- Task to carry out:
Your copy must hold every line of the records word for word. It must hold no pictures.

- Spatial object tracking data:

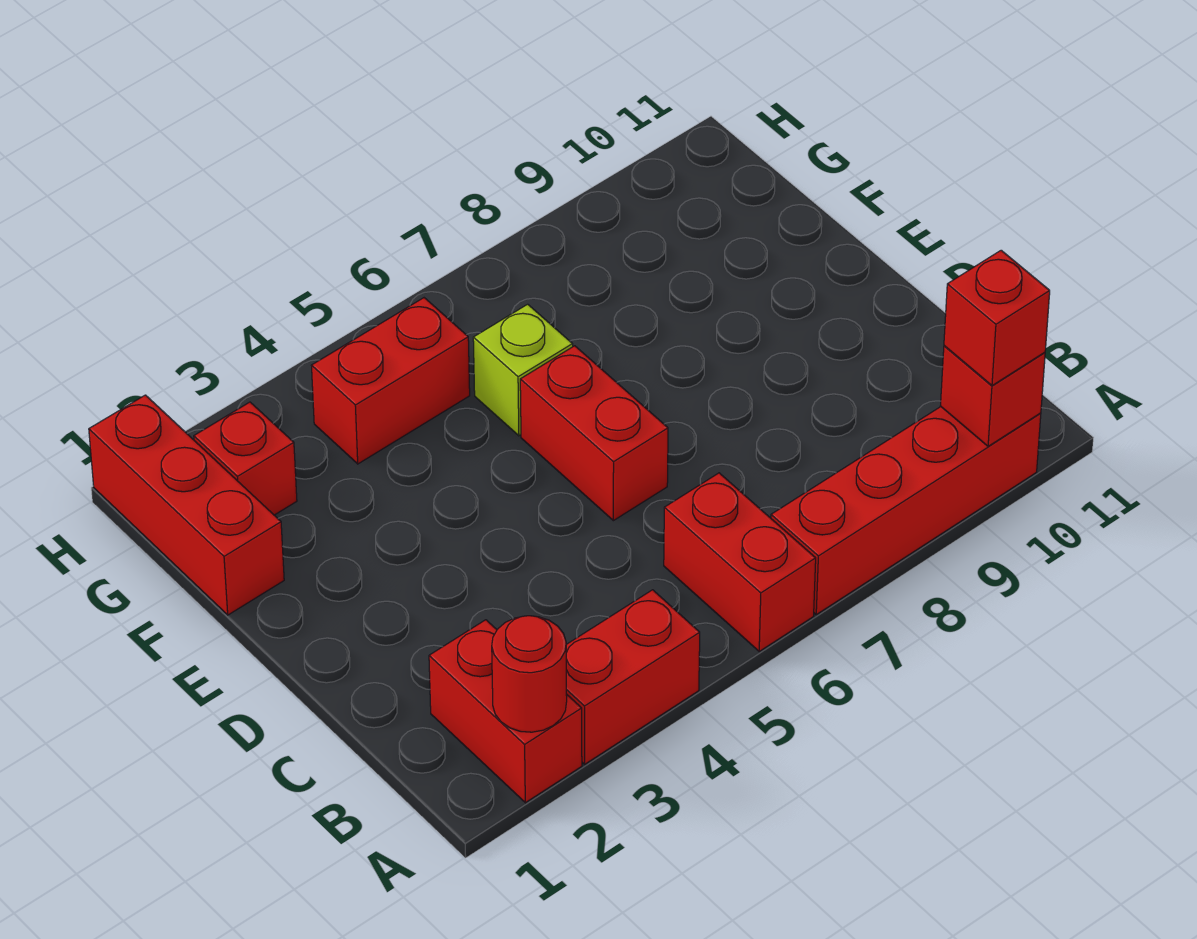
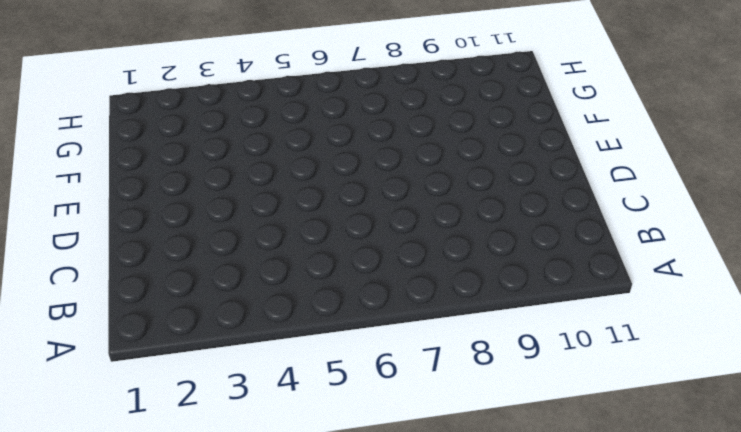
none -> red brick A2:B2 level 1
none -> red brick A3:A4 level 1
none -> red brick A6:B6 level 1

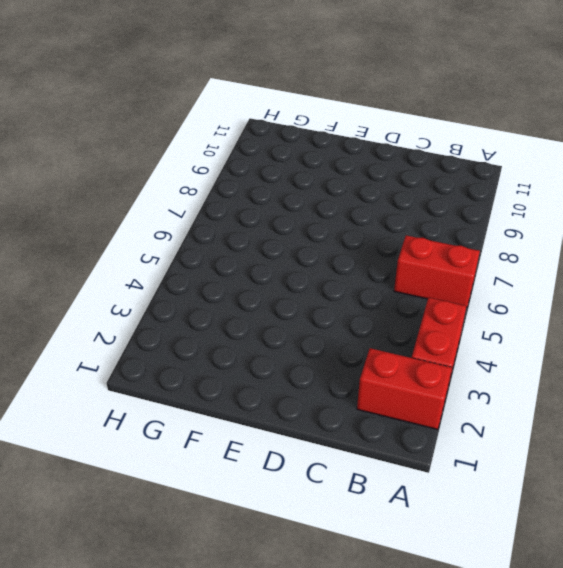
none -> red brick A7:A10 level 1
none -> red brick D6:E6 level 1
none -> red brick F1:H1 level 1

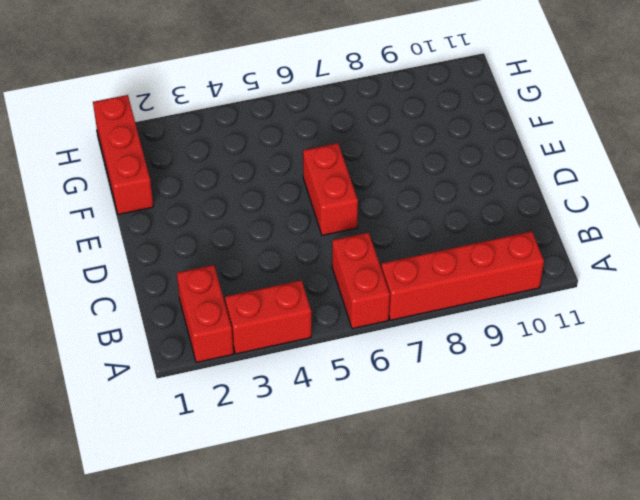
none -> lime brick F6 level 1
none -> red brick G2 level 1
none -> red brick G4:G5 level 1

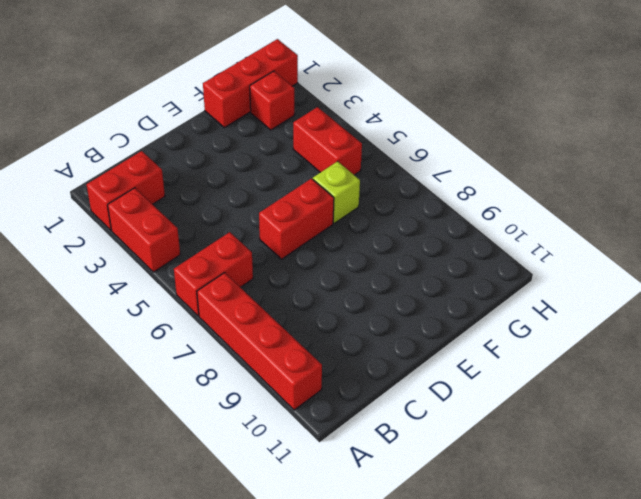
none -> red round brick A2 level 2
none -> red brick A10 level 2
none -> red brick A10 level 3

- Answer for this exercise:
none -> red brick A2:B2 level 1
none -> red brick A3:A4 level 1
none -> red brick A6:B6 level 1

none -> red brick A7:A10 level 1
none -> red brick D6:E6 level 1
none -> red brick F1:H1 level 1

none -> lime brick F6 level 1
none -> red brick G2 level 1
none -> red brick G4:G5 level 1

none -> red round brick A2 level 2
none -> red brick A10 level 2
none -> red brick A10 level 3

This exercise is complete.